EXCERPTED DATA

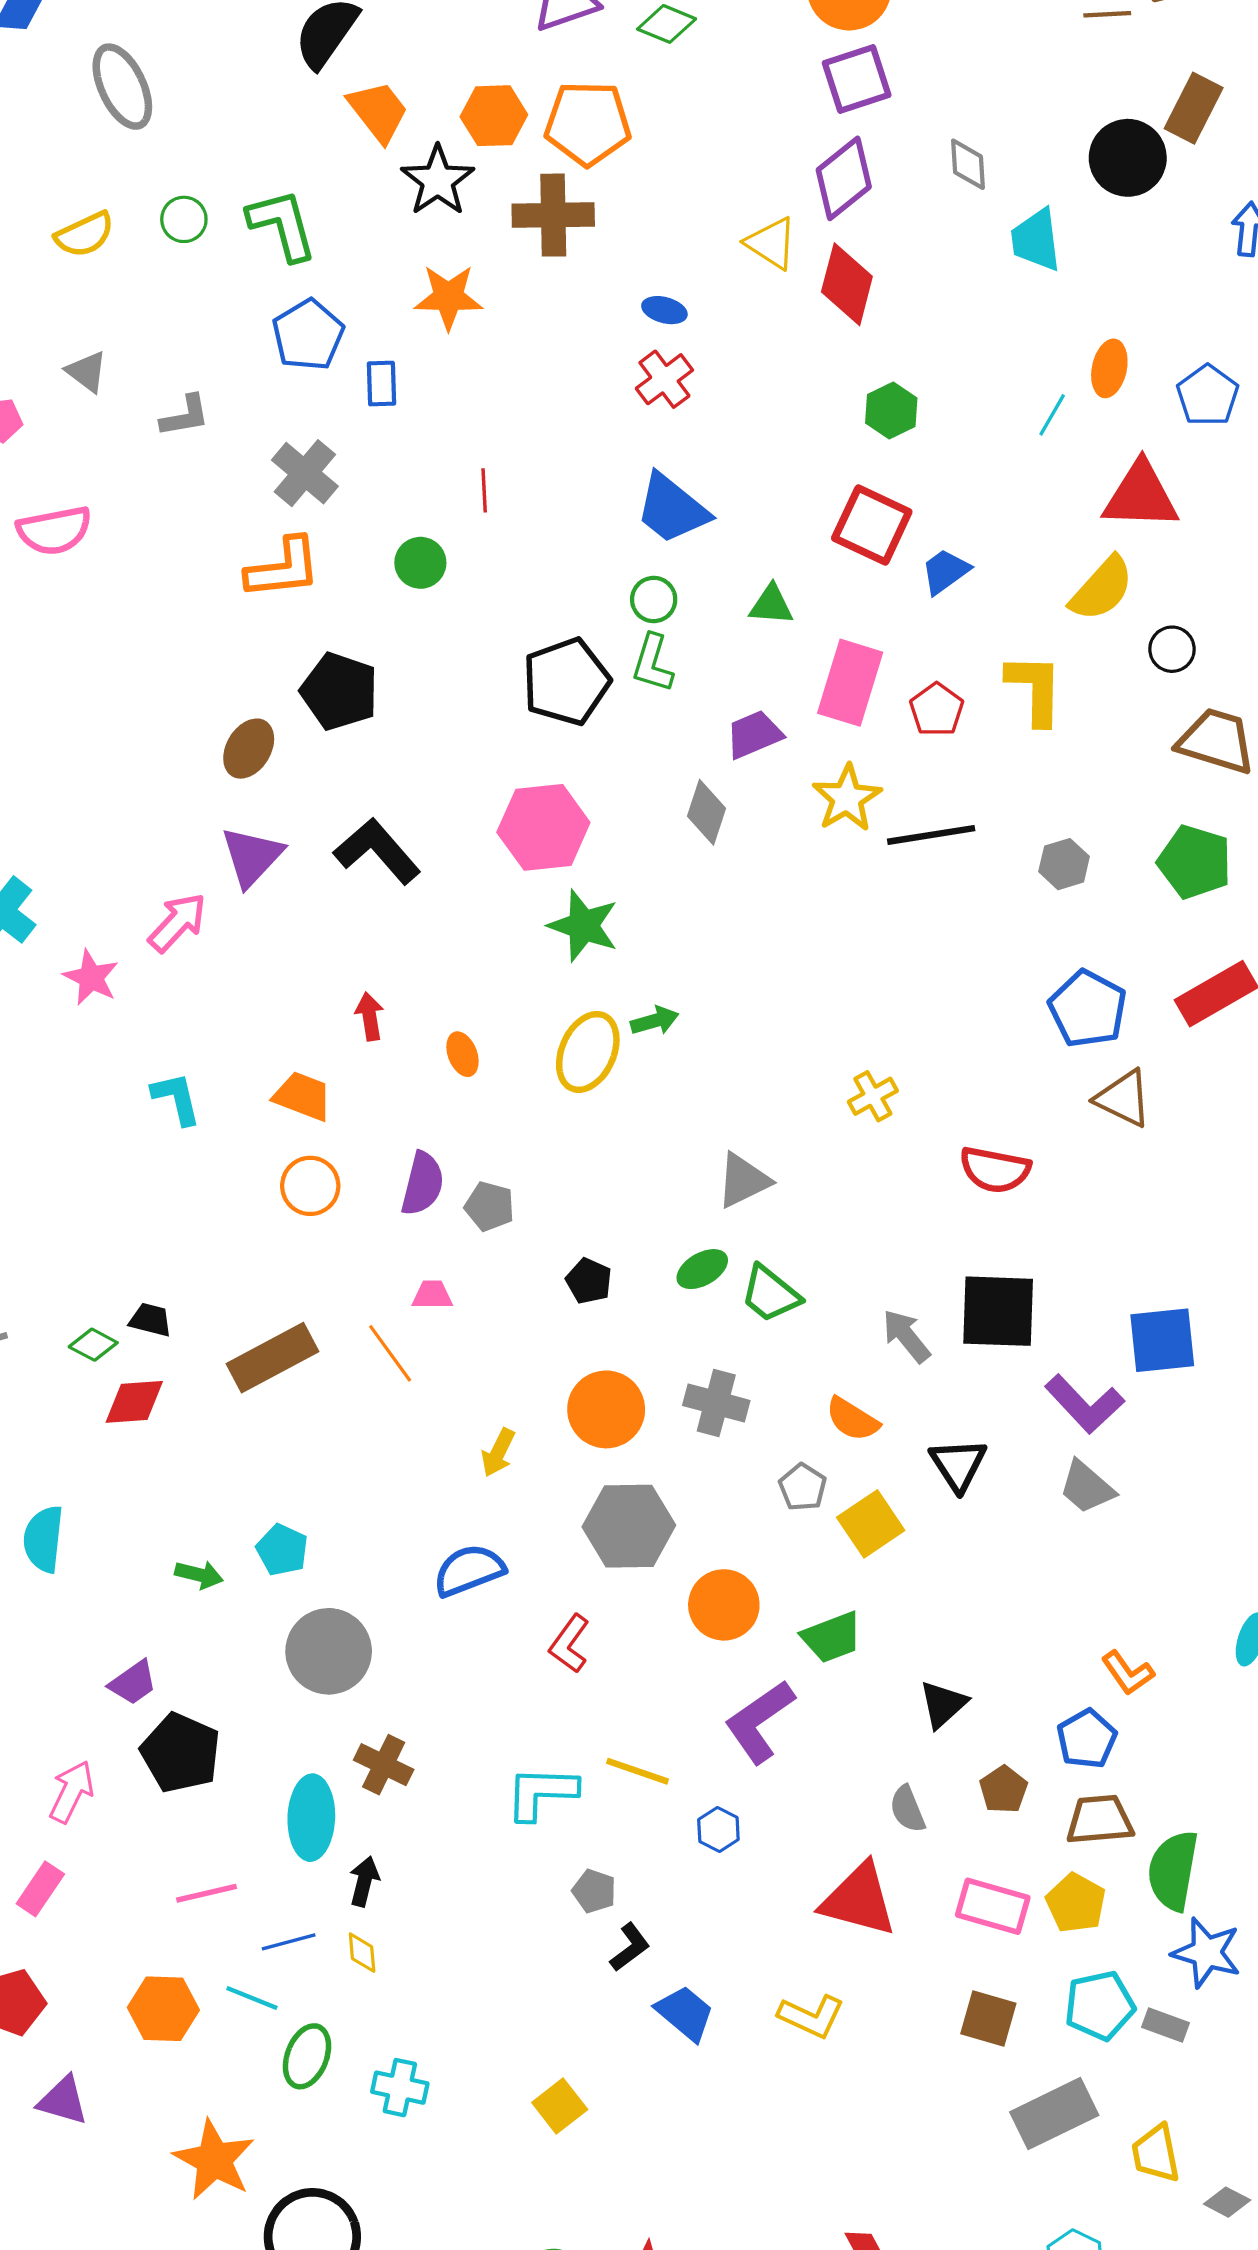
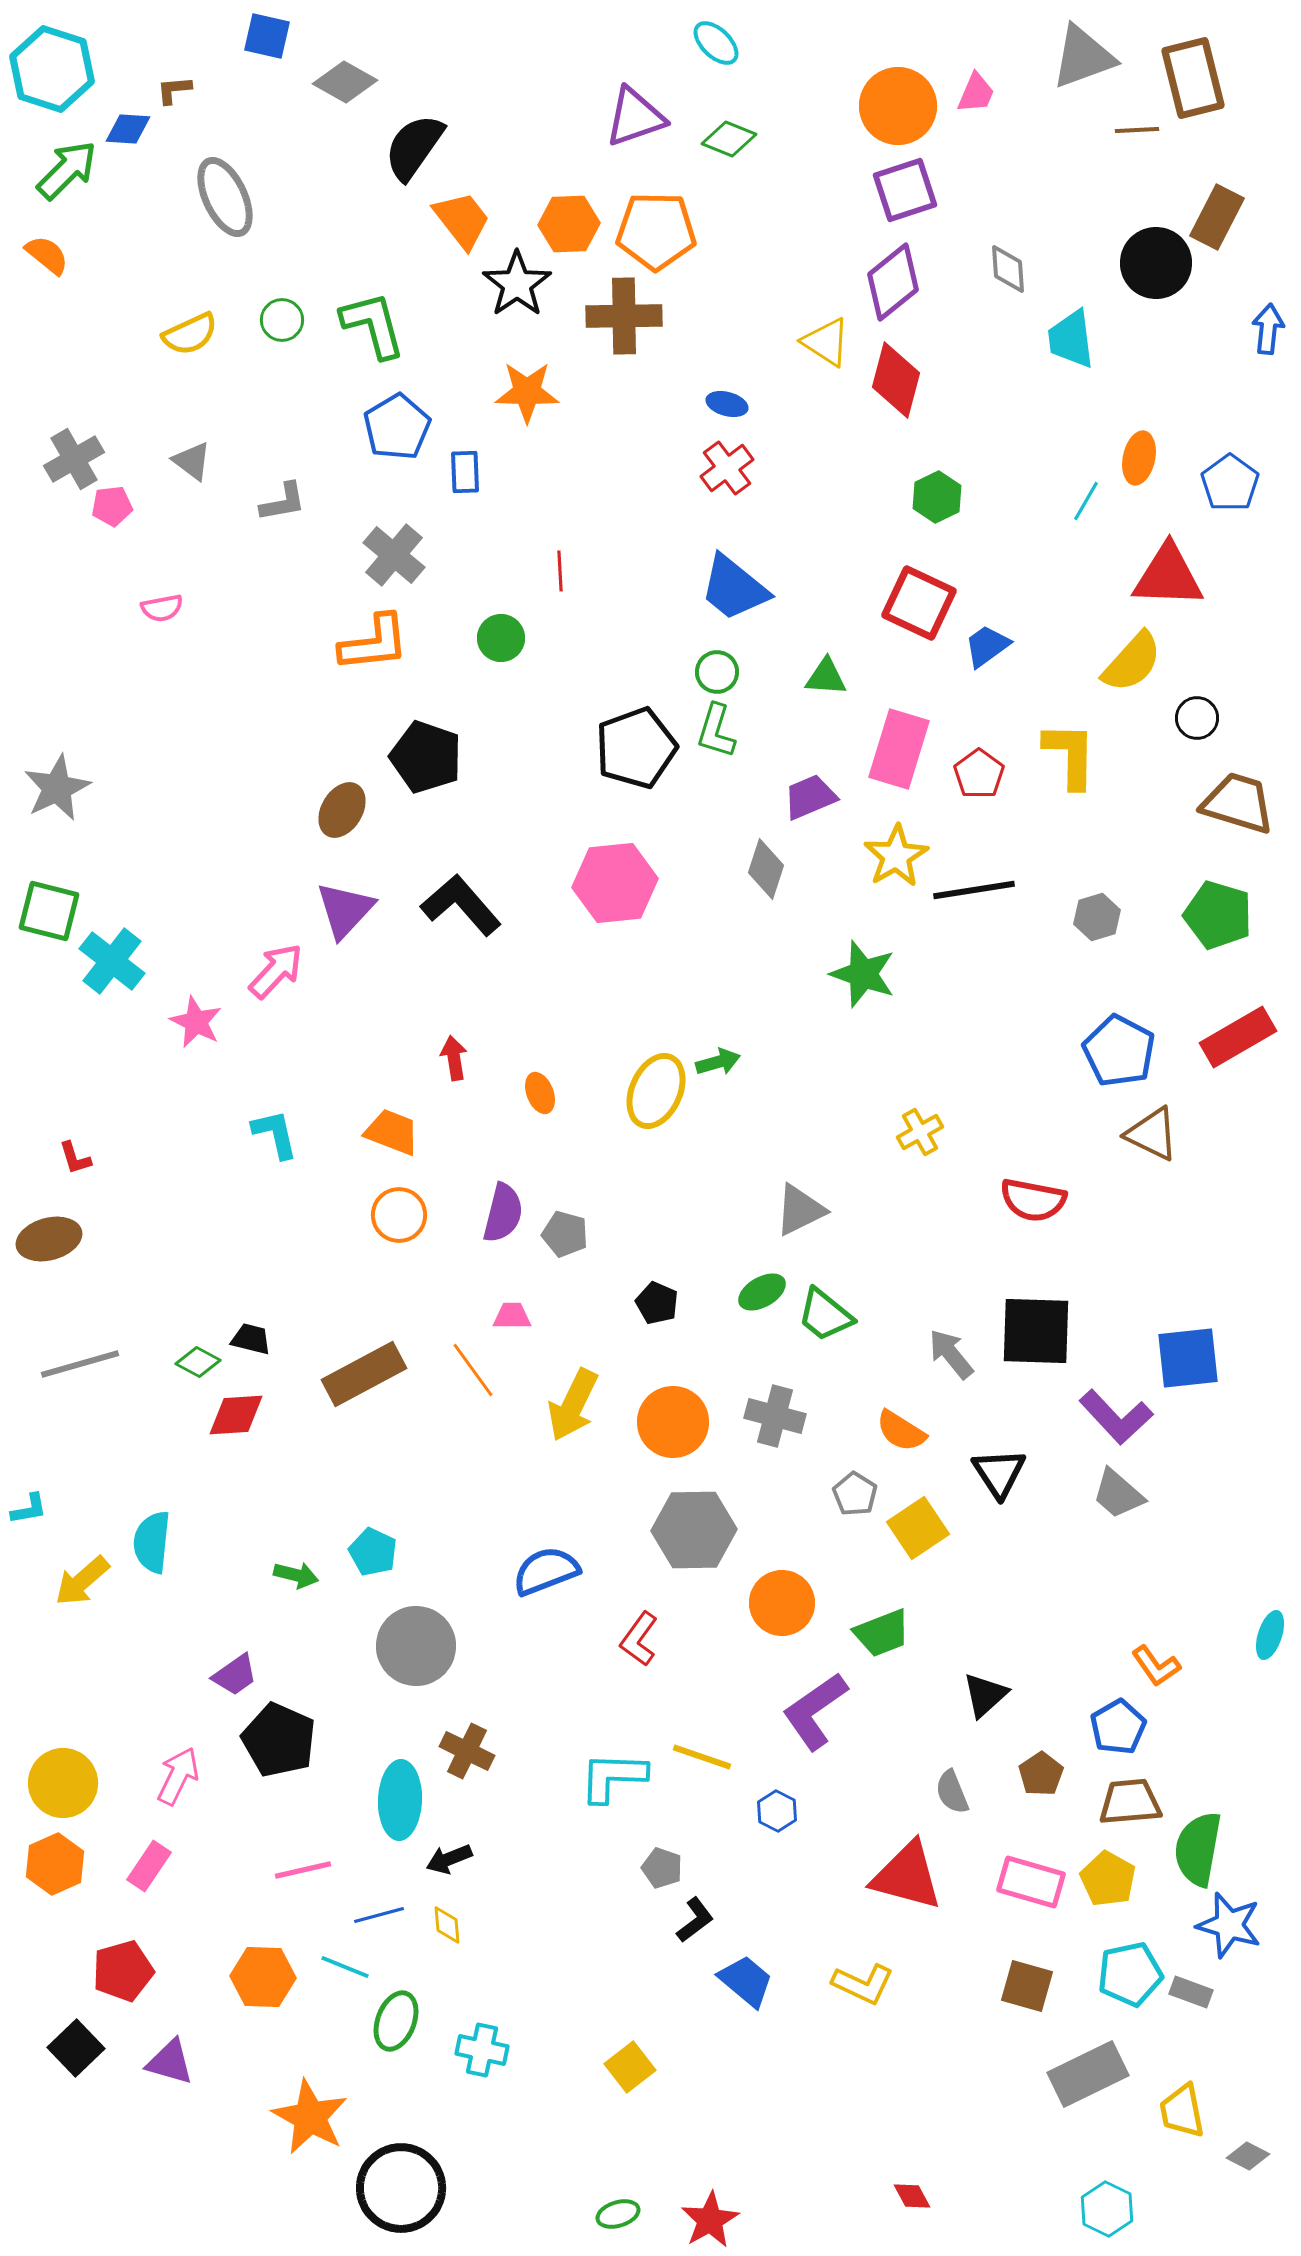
pink semicircle: (54, 530) -> (162, 608), size x0.6
green star: (583, 926) -> (863, 974), moved
yellow arrow: (498, 1453) -> (573, 1405), moved, size x1.6
black arrow: (364, 1881) -> (449, 1859), turned -126

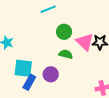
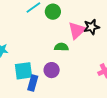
green circle: (64, 32) -> (53, 12), moved
pink triangle: (85, 42) -> (77, 30), turned 48

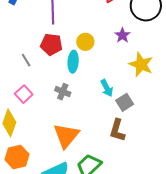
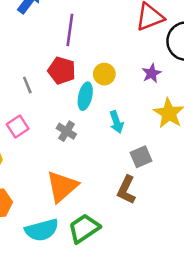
cyan arrow: (107, 88) -> (116, 122), moved

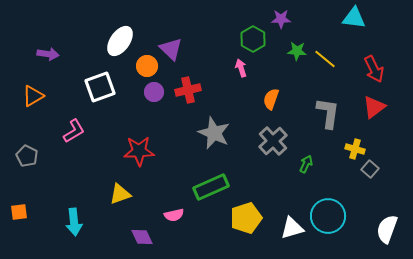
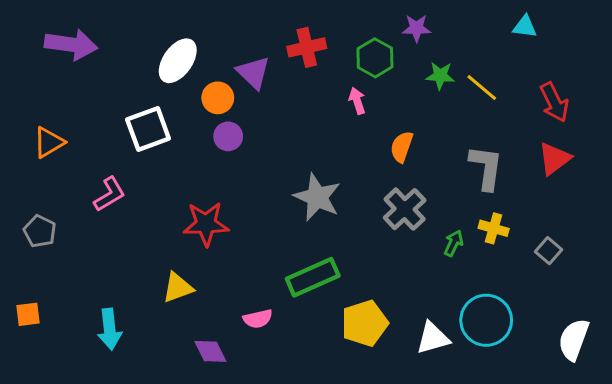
cyan triangle: (354, 18) -> (525, 27), size x0.7
purple arrow: (48, 54) -> (71, 44), moved, size x1.6
red cross: (188, 90) -> (307, 47), moved
yellow cross: (355, 149) -> (494, 228), moved

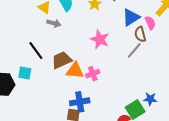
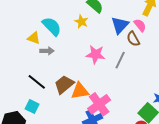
gray line: (134, 50) -> (120, 60), moved
cyan square: (25, 73) -> (32, 106), turned 32
pink cross: (93, 74) -> (99, 104), moved, size x1.6

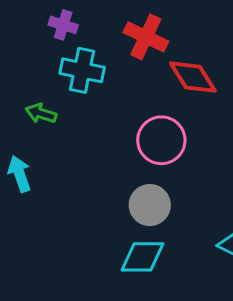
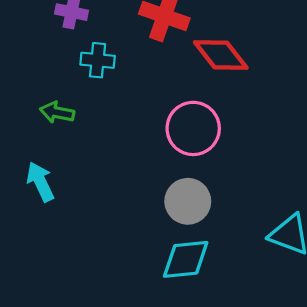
cyan cross: (82, 70) -> (98, 60), size x0.7

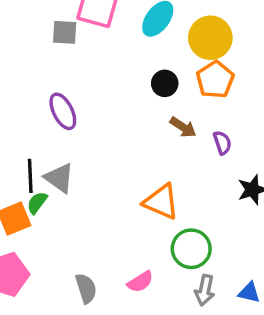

EXERCISE
Give back, exactly and without pictures, the stretch of the records above from the line containing "green star: (583, 926) -> (863, 974), moved" through the line containing "cyan square: (25, 73) -> (32, 106), turned 32", with both end lines included.

WRITTEN SOLUTION
green star: (583, 926) -> (863, 974), moved
yellow arrow: (498, 1453) -> (573, 1405), moved, size x1.6
black arrow: (364, 1881) -> (449, 1859), turned -126

green circle: (64, 32) -> (53, 12), moved
pink triangle: (85, 42) -> (77, 30), turned 48

cyan arrow: (107, 88) -> (116, 122), moved

cyan triangle: (354, 18) -> (525, 27), size x0.7
purple arrow: (48, 54) -> (71, 44), moved, size x1.6
red cross: (188, 90) -> (307, 47), moved
yellow cross: (355, 149) -> (494, 228), moved

gray line: (134, 50) -> (120, 60), moved
cyan square: (25, 73) -> (32, 106), turned 32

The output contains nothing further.